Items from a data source
============================================================

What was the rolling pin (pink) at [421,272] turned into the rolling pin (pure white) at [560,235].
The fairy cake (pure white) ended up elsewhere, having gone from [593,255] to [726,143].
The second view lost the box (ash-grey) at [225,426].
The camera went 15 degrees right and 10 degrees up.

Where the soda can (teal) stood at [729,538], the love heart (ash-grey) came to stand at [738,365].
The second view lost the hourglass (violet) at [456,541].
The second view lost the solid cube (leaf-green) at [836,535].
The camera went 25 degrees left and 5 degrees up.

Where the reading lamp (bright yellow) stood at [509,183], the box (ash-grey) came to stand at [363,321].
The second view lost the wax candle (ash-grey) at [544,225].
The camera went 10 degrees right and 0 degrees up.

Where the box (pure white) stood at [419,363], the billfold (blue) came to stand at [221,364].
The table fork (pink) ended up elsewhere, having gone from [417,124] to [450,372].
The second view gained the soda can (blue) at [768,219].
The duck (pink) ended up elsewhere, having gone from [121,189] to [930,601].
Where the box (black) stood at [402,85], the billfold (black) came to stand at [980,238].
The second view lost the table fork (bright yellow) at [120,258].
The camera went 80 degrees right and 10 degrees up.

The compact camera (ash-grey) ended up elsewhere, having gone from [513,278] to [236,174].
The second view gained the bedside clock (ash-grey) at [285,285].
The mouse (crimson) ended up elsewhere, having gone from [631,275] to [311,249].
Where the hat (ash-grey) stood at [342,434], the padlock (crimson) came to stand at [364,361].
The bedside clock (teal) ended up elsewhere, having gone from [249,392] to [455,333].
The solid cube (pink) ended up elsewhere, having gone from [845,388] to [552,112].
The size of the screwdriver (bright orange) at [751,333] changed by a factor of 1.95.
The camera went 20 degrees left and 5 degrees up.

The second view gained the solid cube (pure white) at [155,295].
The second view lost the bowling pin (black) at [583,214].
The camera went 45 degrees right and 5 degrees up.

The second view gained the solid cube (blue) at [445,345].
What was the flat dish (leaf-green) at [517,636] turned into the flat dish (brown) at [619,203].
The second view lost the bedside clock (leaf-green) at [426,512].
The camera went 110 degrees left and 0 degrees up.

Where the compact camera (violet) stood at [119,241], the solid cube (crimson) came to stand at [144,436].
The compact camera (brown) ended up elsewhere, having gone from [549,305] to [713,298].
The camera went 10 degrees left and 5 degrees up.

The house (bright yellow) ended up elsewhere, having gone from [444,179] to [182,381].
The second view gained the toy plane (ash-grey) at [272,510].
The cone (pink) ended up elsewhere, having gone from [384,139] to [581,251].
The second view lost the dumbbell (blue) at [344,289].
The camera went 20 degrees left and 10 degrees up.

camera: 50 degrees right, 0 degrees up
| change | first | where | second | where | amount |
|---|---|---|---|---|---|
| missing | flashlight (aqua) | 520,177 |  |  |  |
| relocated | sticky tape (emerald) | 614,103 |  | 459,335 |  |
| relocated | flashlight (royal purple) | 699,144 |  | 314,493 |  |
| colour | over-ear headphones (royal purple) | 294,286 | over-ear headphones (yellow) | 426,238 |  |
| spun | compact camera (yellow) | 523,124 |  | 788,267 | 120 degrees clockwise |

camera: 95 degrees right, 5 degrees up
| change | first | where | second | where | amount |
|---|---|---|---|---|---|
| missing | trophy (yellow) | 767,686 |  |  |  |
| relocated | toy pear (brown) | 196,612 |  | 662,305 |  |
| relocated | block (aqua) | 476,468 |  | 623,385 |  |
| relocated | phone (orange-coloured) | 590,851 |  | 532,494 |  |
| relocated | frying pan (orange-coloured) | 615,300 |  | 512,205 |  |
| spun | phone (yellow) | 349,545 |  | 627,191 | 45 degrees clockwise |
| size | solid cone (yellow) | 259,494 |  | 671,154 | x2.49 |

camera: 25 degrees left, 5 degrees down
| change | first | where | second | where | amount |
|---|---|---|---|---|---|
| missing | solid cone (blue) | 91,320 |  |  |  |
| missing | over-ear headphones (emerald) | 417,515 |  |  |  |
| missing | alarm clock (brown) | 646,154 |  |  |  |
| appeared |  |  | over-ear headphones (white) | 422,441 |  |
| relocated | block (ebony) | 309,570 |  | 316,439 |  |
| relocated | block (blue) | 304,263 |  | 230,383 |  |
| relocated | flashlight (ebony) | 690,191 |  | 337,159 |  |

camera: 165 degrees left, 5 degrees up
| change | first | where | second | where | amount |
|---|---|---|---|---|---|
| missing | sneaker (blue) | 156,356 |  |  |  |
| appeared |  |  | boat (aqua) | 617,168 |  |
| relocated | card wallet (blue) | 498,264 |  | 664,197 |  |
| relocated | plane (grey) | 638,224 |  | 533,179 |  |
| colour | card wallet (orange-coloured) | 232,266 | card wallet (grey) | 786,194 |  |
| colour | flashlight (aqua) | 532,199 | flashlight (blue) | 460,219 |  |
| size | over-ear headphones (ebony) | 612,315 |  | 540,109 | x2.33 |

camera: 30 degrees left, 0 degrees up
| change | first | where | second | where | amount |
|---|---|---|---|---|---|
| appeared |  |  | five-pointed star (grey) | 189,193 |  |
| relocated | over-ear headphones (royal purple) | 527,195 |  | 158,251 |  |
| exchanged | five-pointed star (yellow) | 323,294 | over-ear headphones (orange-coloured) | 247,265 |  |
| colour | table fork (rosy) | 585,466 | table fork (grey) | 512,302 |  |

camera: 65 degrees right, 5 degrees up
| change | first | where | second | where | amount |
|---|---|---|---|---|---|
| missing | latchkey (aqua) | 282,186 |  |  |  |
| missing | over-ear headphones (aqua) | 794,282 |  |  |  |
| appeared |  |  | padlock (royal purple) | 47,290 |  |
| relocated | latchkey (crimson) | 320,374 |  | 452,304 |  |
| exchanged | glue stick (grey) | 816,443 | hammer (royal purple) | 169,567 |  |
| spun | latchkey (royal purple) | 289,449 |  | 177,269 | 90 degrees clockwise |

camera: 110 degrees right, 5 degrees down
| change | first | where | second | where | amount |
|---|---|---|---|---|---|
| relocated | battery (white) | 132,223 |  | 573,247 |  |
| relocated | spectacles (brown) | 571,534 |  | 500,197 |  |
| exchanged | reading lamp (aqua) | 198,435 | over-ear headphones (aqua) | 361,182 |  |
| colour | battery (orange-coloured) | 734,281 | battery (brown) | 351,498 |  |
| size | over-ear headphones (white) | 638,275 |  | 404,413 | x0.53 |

============================================================

**Task prompt:** Transcribe all entries word for word.

**Exercise solution:**
What was the rolling pin (pink) at [421,272] turned into the rolling pin (pure white) at [560,235].
The fairy cake (pure white) ended up elsewhere, having gone from [593,255] to [726,143].
The second view lost the box (ash-grey) at [225,426].
The camera went 15 degrees right and 10 degrees up.

Where the soda can (teal) stood at [729,538], the love heart (ash-grey) came to stand at [738,365].
The second view lost the hourglass (violet) at [456,541].
The second view lost the solid cube (leaf-green) at [836,535].
The camera went 25 degrees left and 5 degrees up.

Where the reading lamp (bright yellow) stood at [509,183], the box (ash-grey) came to stand at [363,321].
The second view lost the wax candle (ash-grey) at [544,225].
The camera went 10 degrees right and 0 degrees up.

Where the box (pure white) stood at [419,363], the billfold (blue) came to stand at [221,364].
The table fork (pink) ended up elsewhere, having gone from [417,124] to [450,372].
The second view gained the soda can (blue) at [768,219].
The duck (pink) ended up elsewhere, having gone from [121,189] to [930,601].
Where the box (black) stood at [402,85], the billfold (black) came to stand at [980,238].
The second view lost the table fork (bright yellow) at [120,258].
The camera went 80 degrees right and 10 degrees up.

The compact camera (ash-grey) ended up elsewhere, having gone from [513,278] to [236,174].
The second view gained the bedside clock (ash-grey) at [285,285].
The mouse (crimson) ended up elsewhere, having gone from [631,275] to [311,249].
Where the hat (ash-grey) stood at [342,434], the padlock (crimson) came to stand at [364,361].
The bedside clock (teal) ended up elsewhere, having gone from [249,392] to [455,333].
The solid cube (pink) ended up elsewhere, having gone from [845,388] to [552,112].
The size of the screwdriver (bright orange) at [751,333] changed by a factor of 1.95.
The camera went 20 degrees left and 5 degrees up.

The second view gained the solid cube (pure white) at [155,295].
The second view lost the bowling pin (black) at [583,214].
The camera went 45 degrees right and 5 degrees up.

The second view gained the solid cube (blue) at [445,345].
What was the flat dish (leaf-green) at [517,636] turned into the flat dish (brown) at [619,203].
The second view lost the bedside clock (leaf-green) at [426,512].
The camera went 110 degrees left and 0 degrees up.

Where the compact camera (violet) stood at [119,241], the solid cube (crimson) came to stand at [144,436].
The compact camera (brown) ended up elsewhere, having gone from [549,305] to [713,298].
The camera went 10 degrees left and 5 degrees up.

The house (bright yellow) ended up elsewhere, having gone from [444,179] to [182,381].
The second view gained the toy plane (ash-grey) at [272,510].
The cone (pink) ended up elsewhere, having gone from [384,139] to [581,251].
The second view lost the dumbbell (blue) at [344,289].
The camera went 20 degrees left and 10 degrees up.

camera: 50 degrees right, 0 degrees up
| change | first | where | second | where | amount |
|---|---|---|---|---|---|
| missing | flashlight (aqua) | 520,177 |  |  |  |
| relocated | sticky tape (emerald) | 614,103 |  | 459,335 |  |
| relocated | flashlight (royal purple) | 699,144 |  | 314,493 |  |
| colour | over-ear headphones (royal purple) | 294,286 | over-ear headphones (yellow) | 426,238 |  |
| spun | compact camera (yellow) | 523,124 |  | 788,267 | 120 degrees clockwise |

camera: 95 degrees right, 5 degrees up
| change | first | where | second | where | amount |
|---|---|---|---|---|---|
| missing | trophy (yellow) | 767,686 |  |  |  |
| relocated | toy pear (brown) | 196,612 |  | 662,305 |  |
| relocated | block (aqua) | 476,468 |  | 623,385 |  |
| relocated | phone (orange-coloured) | 590,851 |  | 532,494 |  |
| relocated | frying pan (orange-coloured) | 615,300 |  | 512,205 |  |
| spun | phone (yellow) | 349,545 |  | 627,191 | 45 degrees clockwise |
| size | solid cone (yellow) | 259,494 |  | 671,154 | x2.49 |

camera: 25 degrees left, 5 degrees down
| change | first | where | second | where | amount |
|---|---|---|---|---|---|
| missing | solid cone (blue) | 91,320 |  |  |  |
| missing | over-ear headphones (emerald) | 417,515 |  |  |  |
| missing | alarm clock (brown) | 646,154 |  |  |  |
| appeared |  |  | over-ear headphones (white) | 422,441 |  |
| relocated | block (ebony) | 309,570 |  | 316,439 |  |
| relocated | block (blue) | 304,263 |  | 230,383 |  |
| relocated | flashlight (ebony) | 690,191 |  | 337,159 |  |

camera: 165 degrees left, 5 degrees up
| change | first | where | second | where | amount |
|---|---|---|---|---|---|
| missing | sneaker (blue) | 156,356 |  |  |  |
| appeared |  |  | boat (aqua) | 617,168 |  |
| relocated | card wallet (blue) | 498,264 |  | 664,197 |  |
| relocated | plane (grey) | 638,224 |  | 533,179 |  |
| colour | card wallet (orange-coloured) | 232,266 | card wallet (grey) | 786,194 |  |
| colour | flashlight (aqua) | 532,199 | flashlight (blue) | 460,219 |  |
| size | over-ear headphones (ebony) | 612,315 |  | 540,109 | x2.33 |

camera: 30 degrees left, 0 degrees up
| change | first | where | second | where | amount |
|---|---|---|---|---|---|
| appeared |  |  | five-pointed star (grey) | 189,193 |  |
| relocated | over-ear headphones (royal purple) | 527,195 |  | 158,251 |  |
| exchanged | five-pointed star (yellow) | 323,294 | over-ear headphones (orange-coloured) | 247,265 |  |
| colour | table fork (rosy) | 585,466 | table fork (grey) | 512,302 |  |

camera: 65 degrees right, 5 degrees up
| change | first | where | second | where | amount |
|---|---|---|---|---|---|
| missing | latchkey (aqua) | 282,186 |  |  |  |
| missing | over-ear headphones (aqua) | 794,282 |  |  |  |
| appeared |  |  | padlock (royal purple) | 47,290 |  |
| relocated | latchkey (crimson) | 320,374 |  | 452,304 |  |
| exchanged | glue stick (grey) | 816,443 | hammer (royal purple) | 169,567 |  |
| spun | latchkey (royal purple) | 289,449 |  | 177,269 | 90 degrees clockwise |

camera: 110 degrees right, 5 degrees down
| change | first | where | second | where | amount |
|---|---|---|---|---|---|
| relocated | battery (white) | 132,223 |  | 573,247 |  |
| relocated | spectacles (brown) | 571,534 |  | 500,197 |  |
| exchanged | reading lamp (aqua) | 198,435 | over-ear headphones (aqua) | 361,182 |  |
| colour | battery (orange-coloured) | 734,281 | battery (brown) | 351,498 |  |
| size | over-ear headphones (white) | 638,275 |  | 404,413 | x0.53 |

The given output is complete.